WHAT THIS TASK INVOLVES> Set down exactly the lines below between the line holding "camera: 135 degrees left, 5 degrees down" and the line holding "(521, 382) = (315, 145): orange", inclusive; no other line belongs in the answer.

RECORD EXTRACTS>
##############################
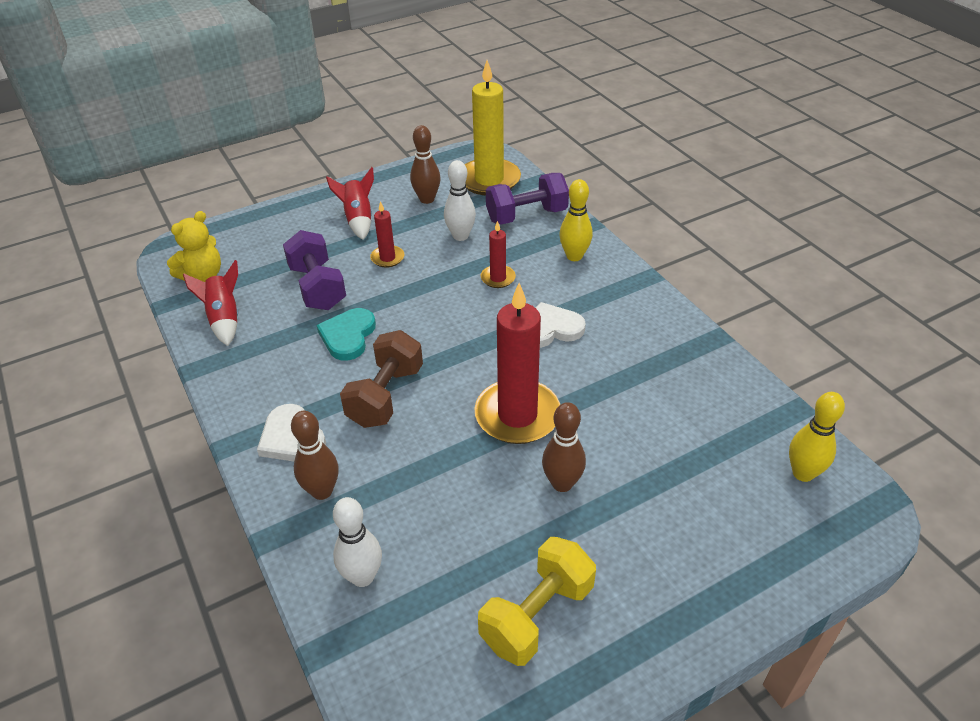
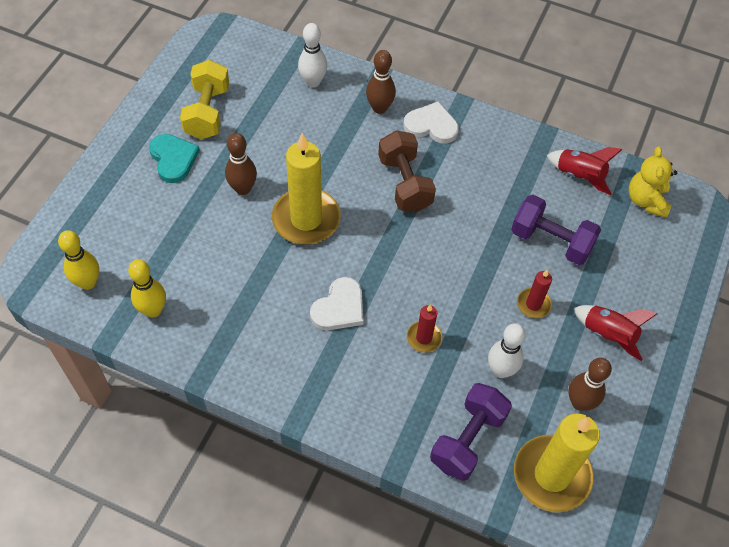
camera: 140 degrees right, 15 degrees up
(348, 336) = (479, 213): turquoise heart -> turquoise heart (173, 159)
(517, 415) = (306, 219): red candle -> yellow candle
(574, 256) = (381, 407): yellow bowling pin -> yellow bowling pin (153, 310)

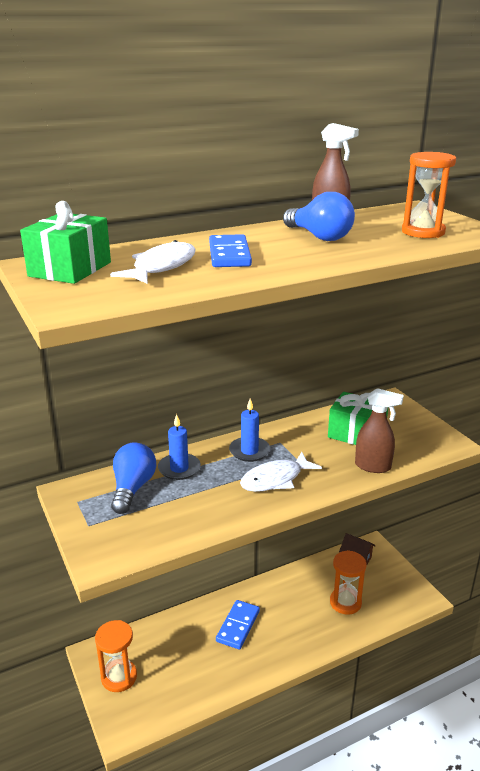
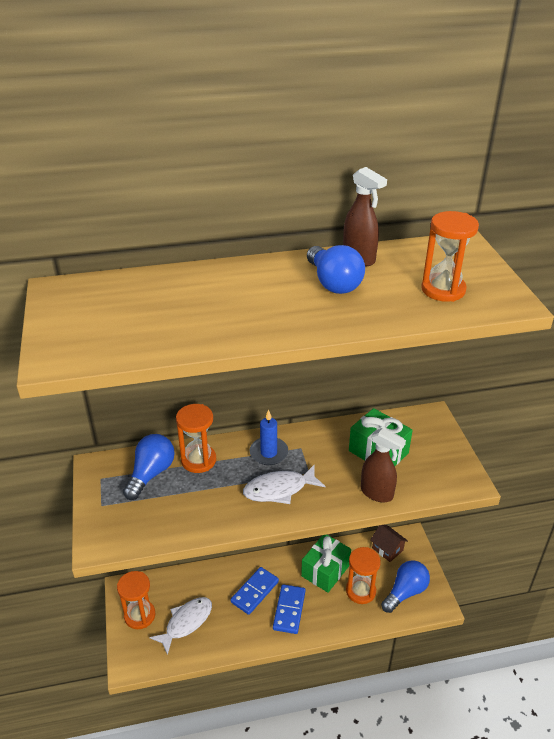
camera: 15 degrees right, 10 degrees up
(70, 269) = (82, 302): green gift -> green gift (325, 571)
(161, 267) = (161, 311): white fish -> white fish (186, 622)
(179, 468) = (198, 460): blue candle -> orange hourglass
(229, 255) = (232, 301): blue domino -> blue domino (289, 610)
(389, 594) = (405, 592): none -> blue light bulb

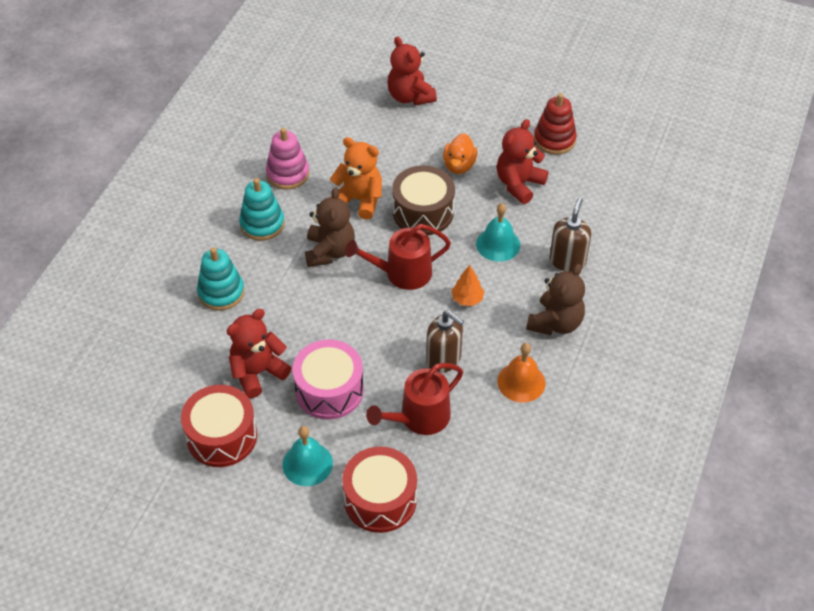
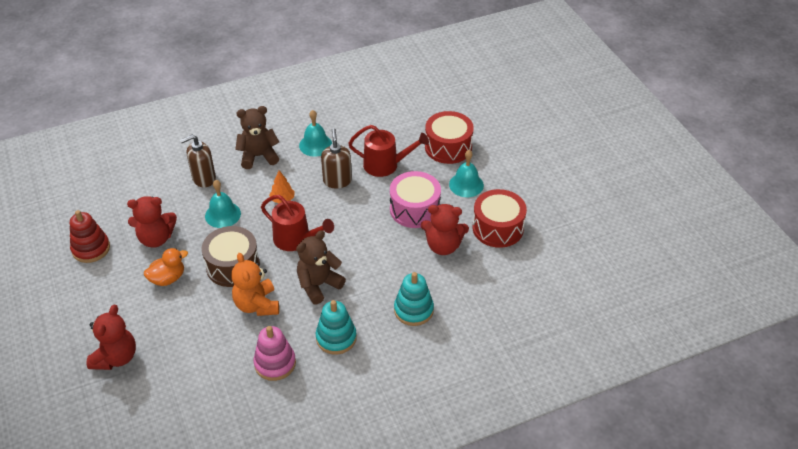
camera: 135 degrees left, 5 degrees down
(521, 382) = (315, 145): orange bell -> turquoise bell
##############################
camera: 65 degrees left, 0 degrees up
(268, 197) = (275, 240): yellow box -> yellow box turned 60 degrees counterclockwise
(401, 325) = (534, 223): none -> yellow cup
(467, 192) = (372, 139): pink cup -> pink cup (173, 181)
##############################
FINAL ANSWER>
camera: 135 degrees left, 5 degrees down
(521, 382) = (315, 145): orange bell -> turquoise bell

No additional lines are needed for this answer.